**RECORDS SHOWN:**

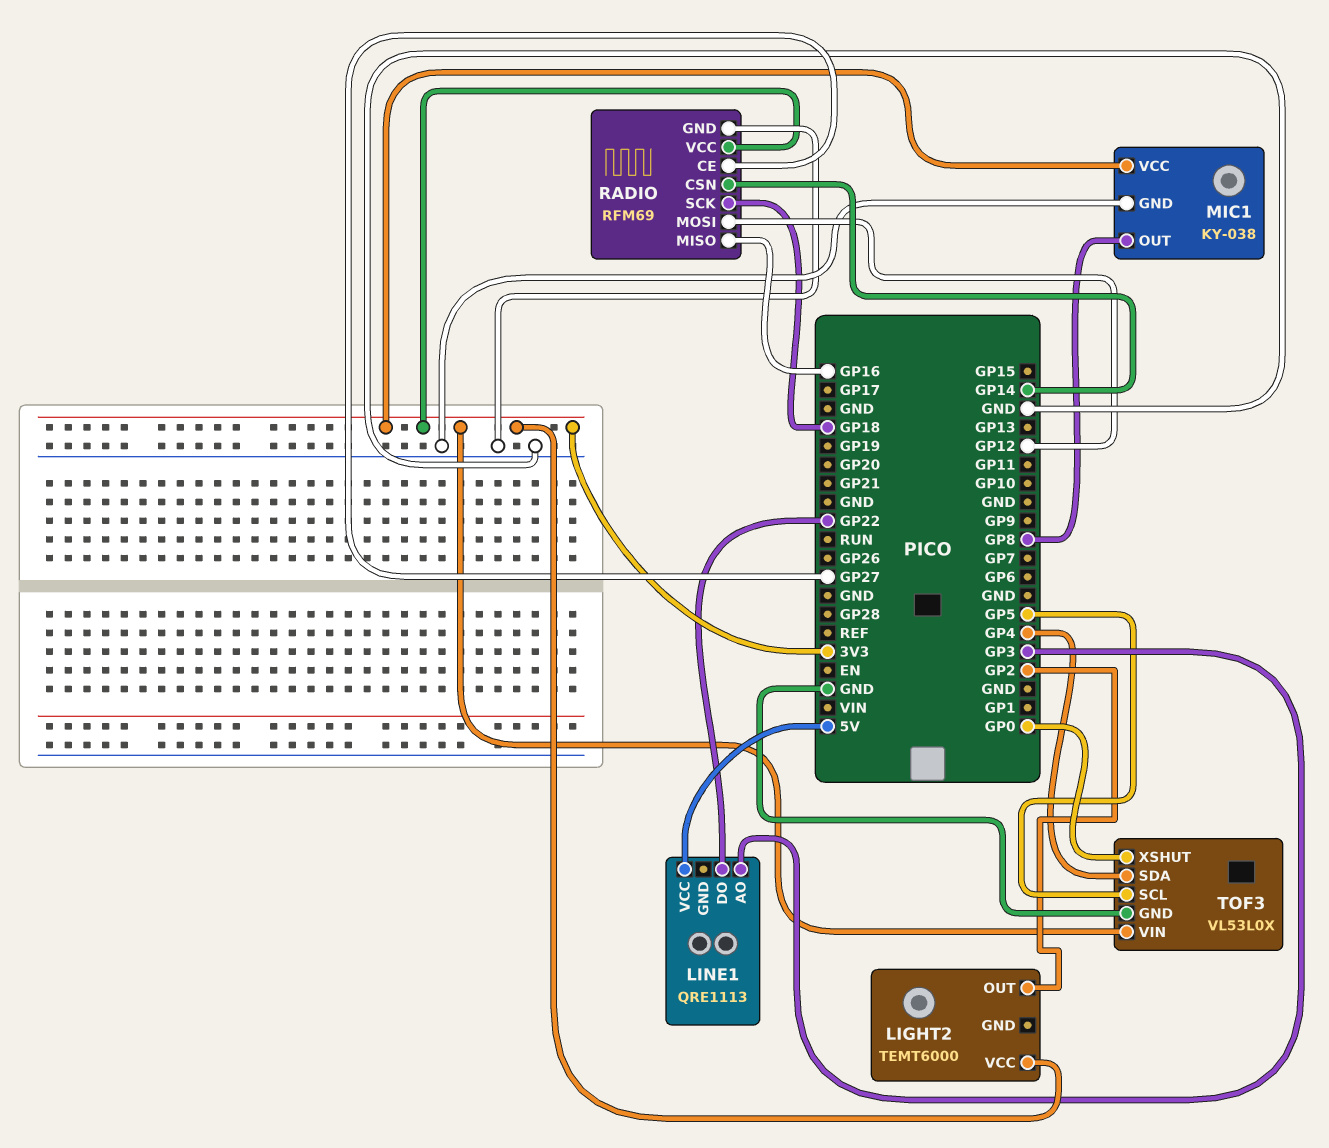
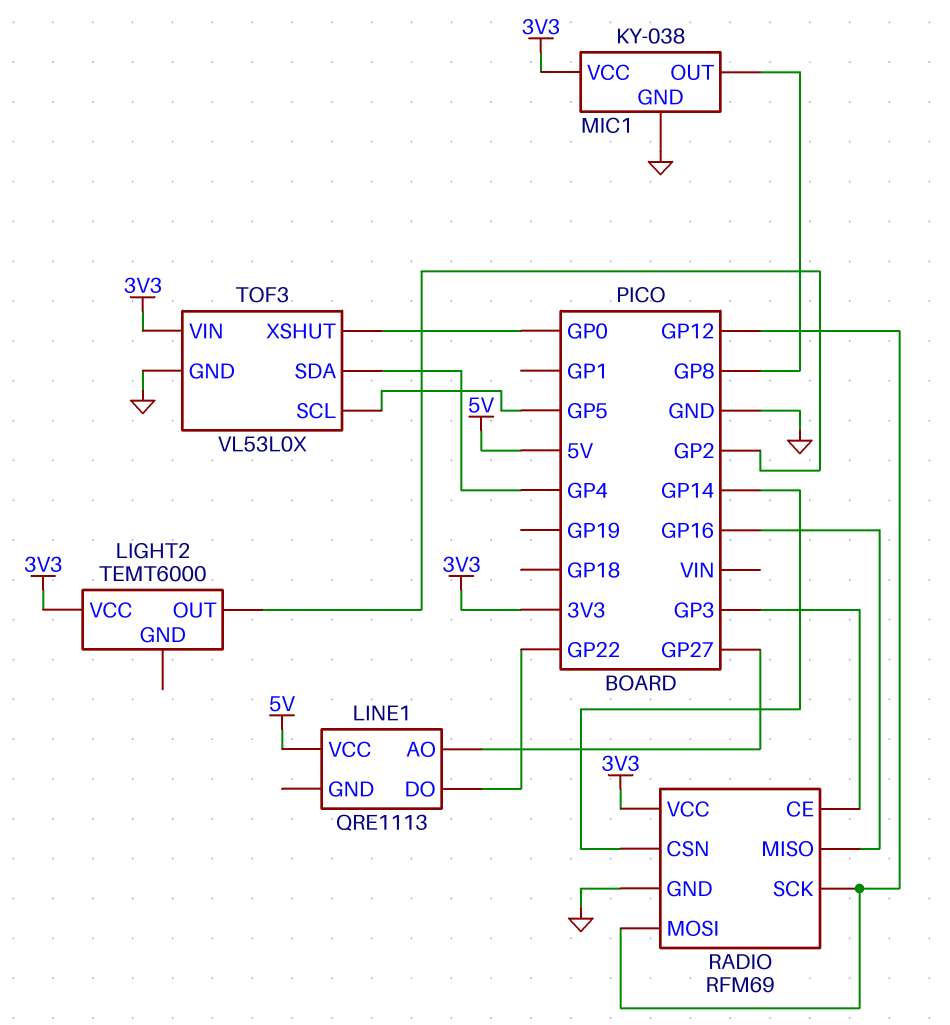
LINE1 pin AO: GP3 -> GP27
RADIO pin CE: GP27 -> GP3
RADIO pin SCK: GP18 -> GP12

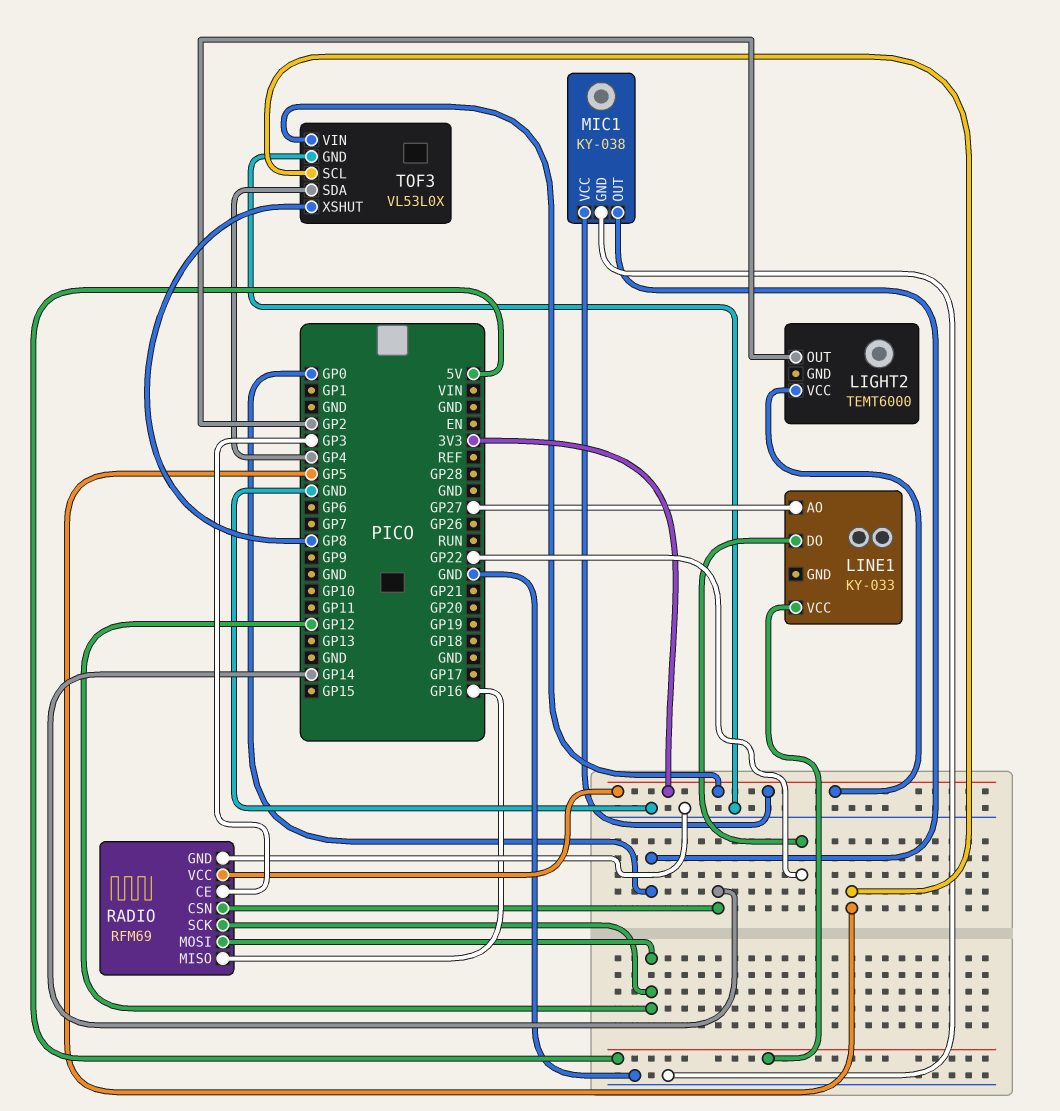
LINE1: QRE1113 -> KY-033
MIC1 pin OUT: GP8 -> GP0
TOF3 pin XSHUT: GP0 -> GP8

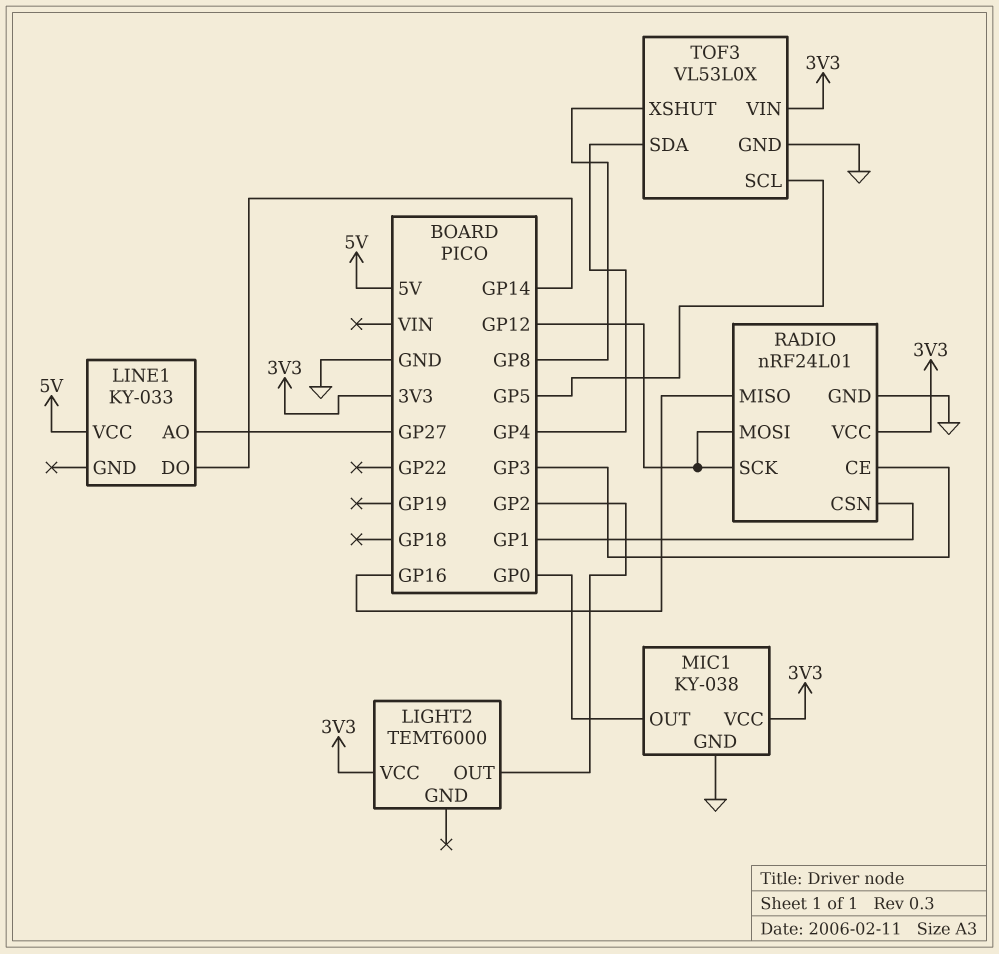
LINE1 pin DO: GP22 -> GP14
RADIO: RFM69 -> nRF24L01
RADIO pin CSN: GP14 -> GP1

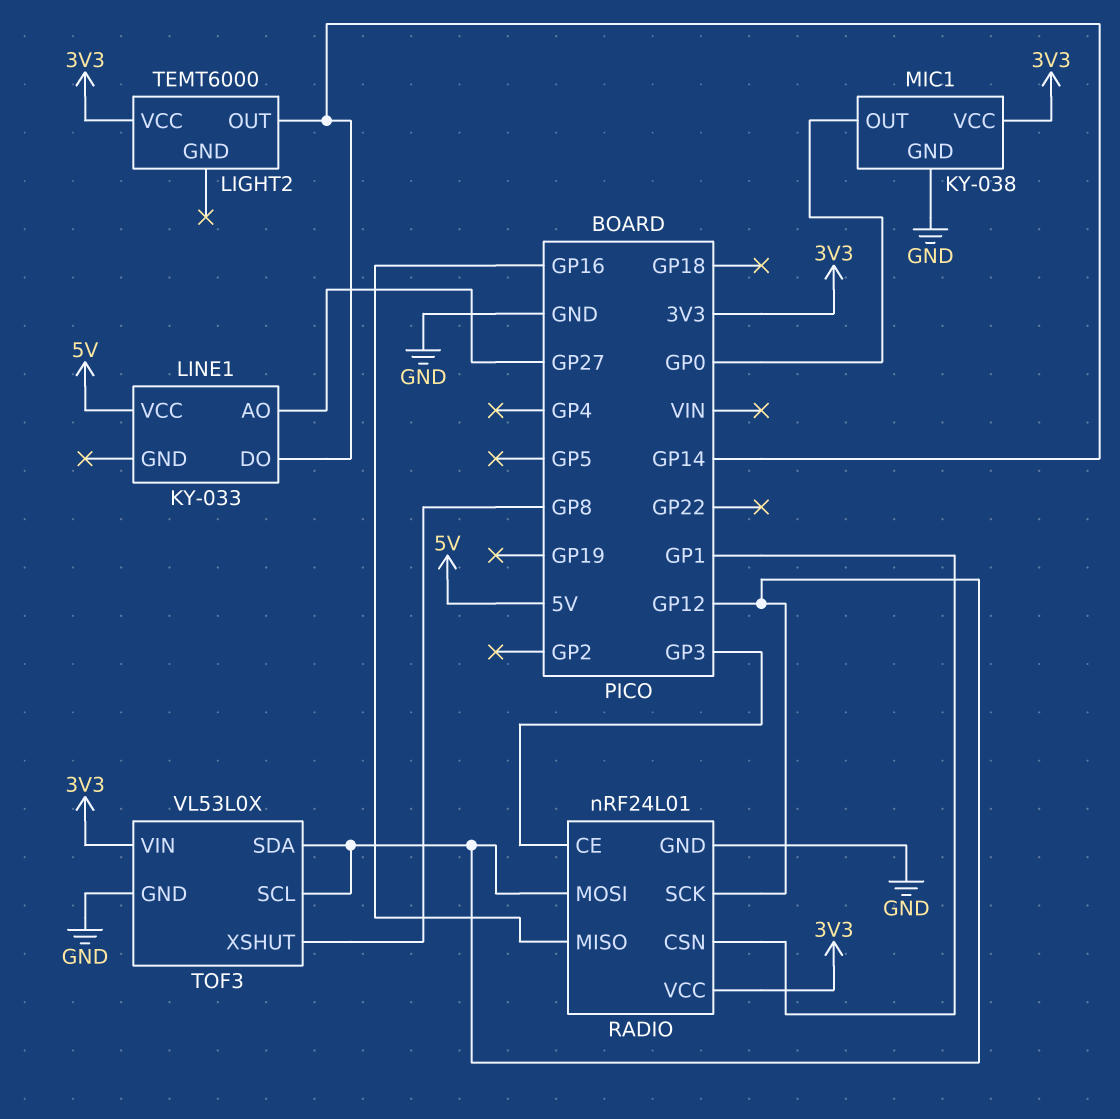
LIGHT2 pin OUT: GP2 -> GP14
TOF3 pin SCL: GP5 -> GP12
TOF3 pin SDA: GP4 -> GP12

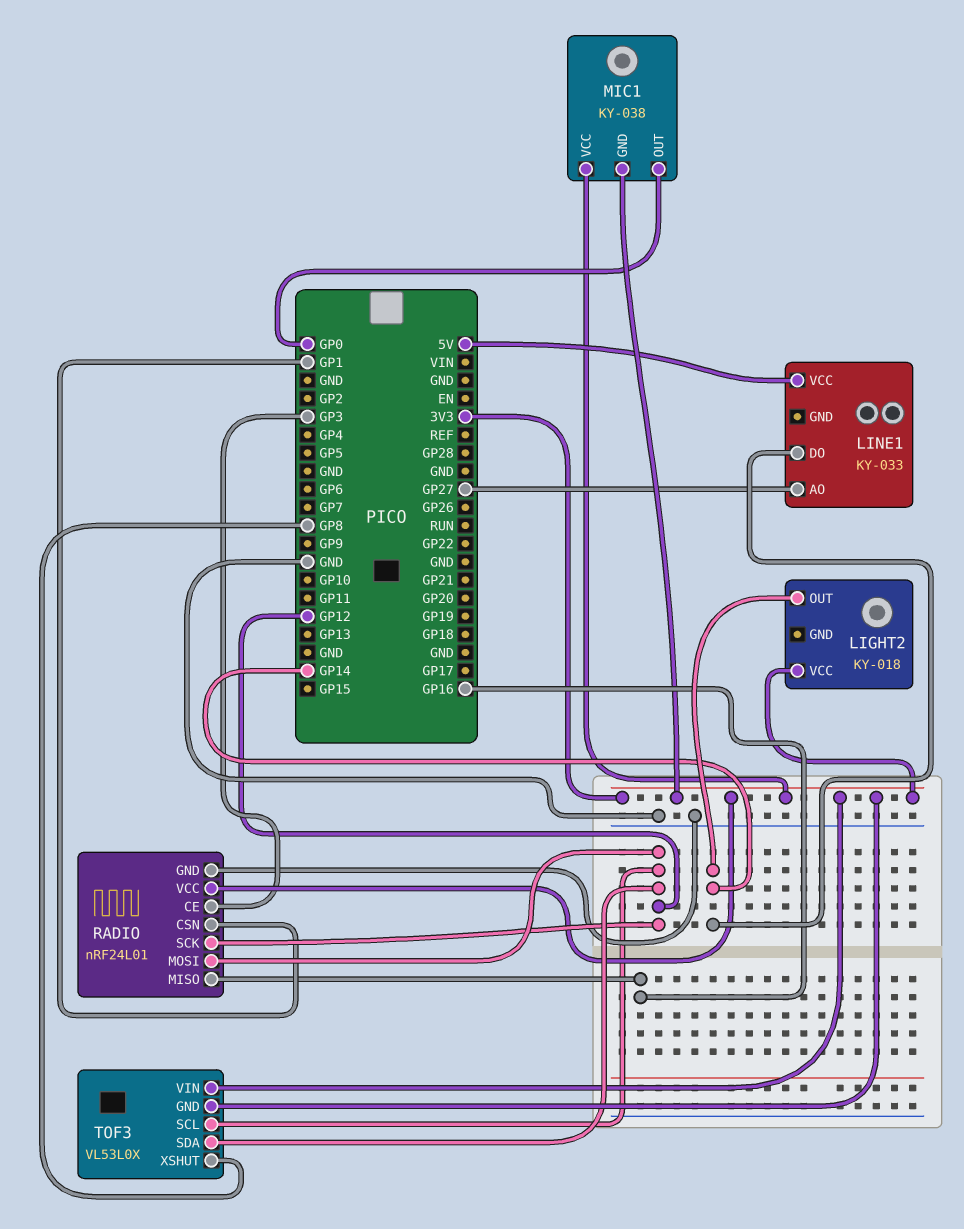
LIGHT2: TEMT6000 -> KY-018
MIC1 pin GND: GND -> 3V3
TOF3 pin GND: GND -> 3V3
==
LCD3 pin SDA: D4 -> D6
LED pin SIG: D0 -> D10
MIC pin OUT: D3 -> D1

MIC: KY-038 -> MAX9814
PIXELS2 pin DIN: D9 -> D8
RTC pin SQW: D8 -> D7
* * *
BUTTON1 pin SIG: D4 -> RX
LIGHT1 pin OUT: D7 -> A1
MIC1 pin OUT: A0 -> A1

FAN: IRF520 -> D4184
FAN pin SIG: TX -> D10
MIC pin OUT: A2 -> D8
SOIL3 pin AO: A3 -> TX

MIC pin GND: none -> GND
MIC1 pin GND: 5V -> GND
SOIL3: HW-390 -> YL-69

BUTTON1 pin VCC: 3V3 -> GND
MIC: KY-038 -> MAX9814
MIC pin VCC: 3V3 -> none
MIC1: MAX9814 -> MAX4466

**REQUIRED WORK:** Scan the data above, find each line with "RADIO", and copy it.

**SOLUTION TO THE EXERCISE:**
RADIO pin CE: GP27 -> GP3
RADIO pin SCK: GP18 -> GP12
RADIO: RFM69 -> nRF24L01
RADIO pin CSN: GP14 -> GP1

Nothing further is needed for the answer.